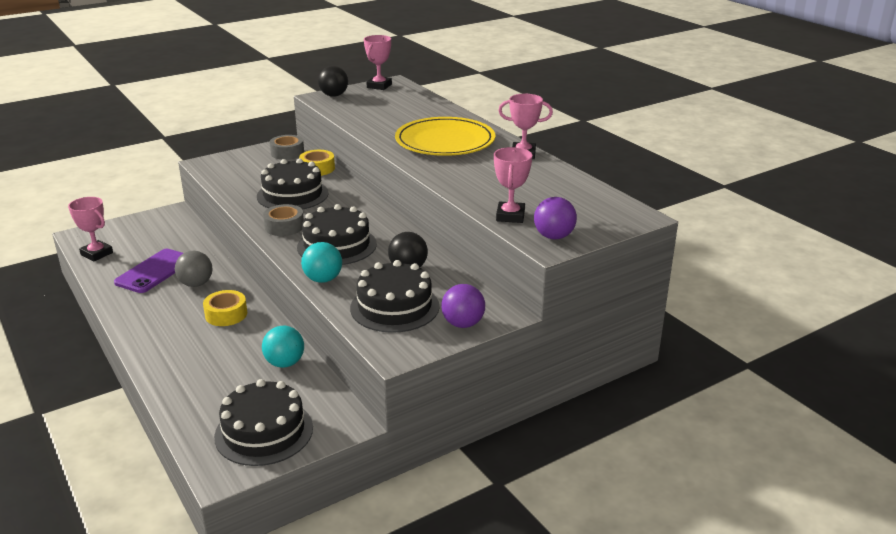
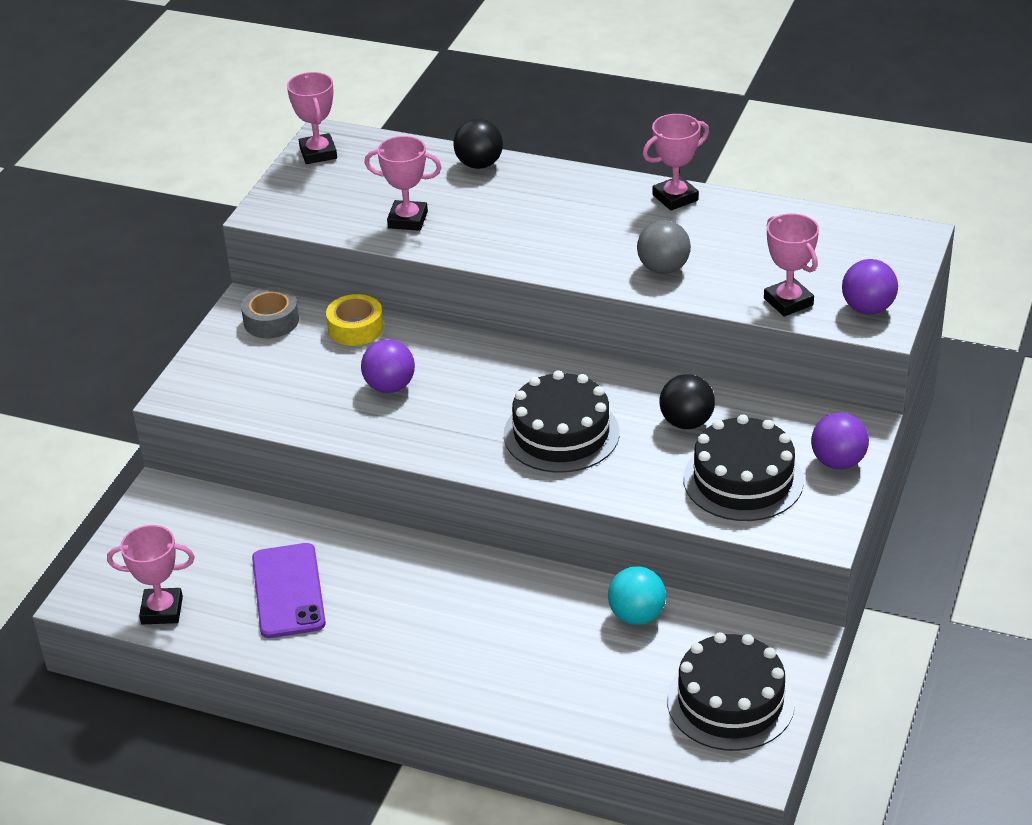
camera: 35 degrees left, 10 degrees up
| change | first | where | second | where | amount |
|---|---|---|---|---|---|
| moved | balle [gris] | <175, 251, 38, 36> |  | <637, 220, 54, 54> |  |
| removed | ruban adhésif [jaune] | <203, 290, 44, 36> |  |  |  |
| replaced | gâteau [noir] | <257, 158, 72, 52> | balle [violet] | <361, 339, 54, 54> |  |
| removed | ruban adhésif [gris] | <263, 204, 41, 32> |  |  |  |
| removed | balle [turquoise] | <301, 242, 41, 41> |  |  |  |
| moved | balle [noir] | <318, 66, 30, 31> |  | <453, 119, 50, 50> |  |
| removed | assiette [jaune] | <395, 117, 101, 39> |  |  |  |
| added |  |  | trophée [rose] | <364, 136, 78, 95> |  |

════════════════════

Activity: Please repeat the data verbatim and leave the pictures out of your copy.

Written solution:
camera: 35 degrees left, 10 degrees up
| change | first | where | second | where | amount |
|---|---|---|---|---|---|
| moved | balle [gris] | <175, 251, 38, 36> |  | <637, 220, 54, 54> |  |
| removed | ruban adhésif [jaune] | <203, 290, 44, 36> |  |  |  |
| replaced | gâteau [noir] | <257, 158, 72, 52> | balle [violet] | <361, 339, 54, 54> |  |
| removed | ruban adhésif [gris] | <263, 204, 41, 32> |  |  |  |
| removed | balle [turquoise] | <301, 242, 41, 41> |  |  |  |
| moved | balle [noir] | <318, 66, 30, 31> |  | <453, 119, 50, 50> |  |
| removed | assiette [jaune] | <395, 117, 101, 39> |  |  |  |
| added |  |  | trophée [rose] | <364, 136, 78, 95> |  |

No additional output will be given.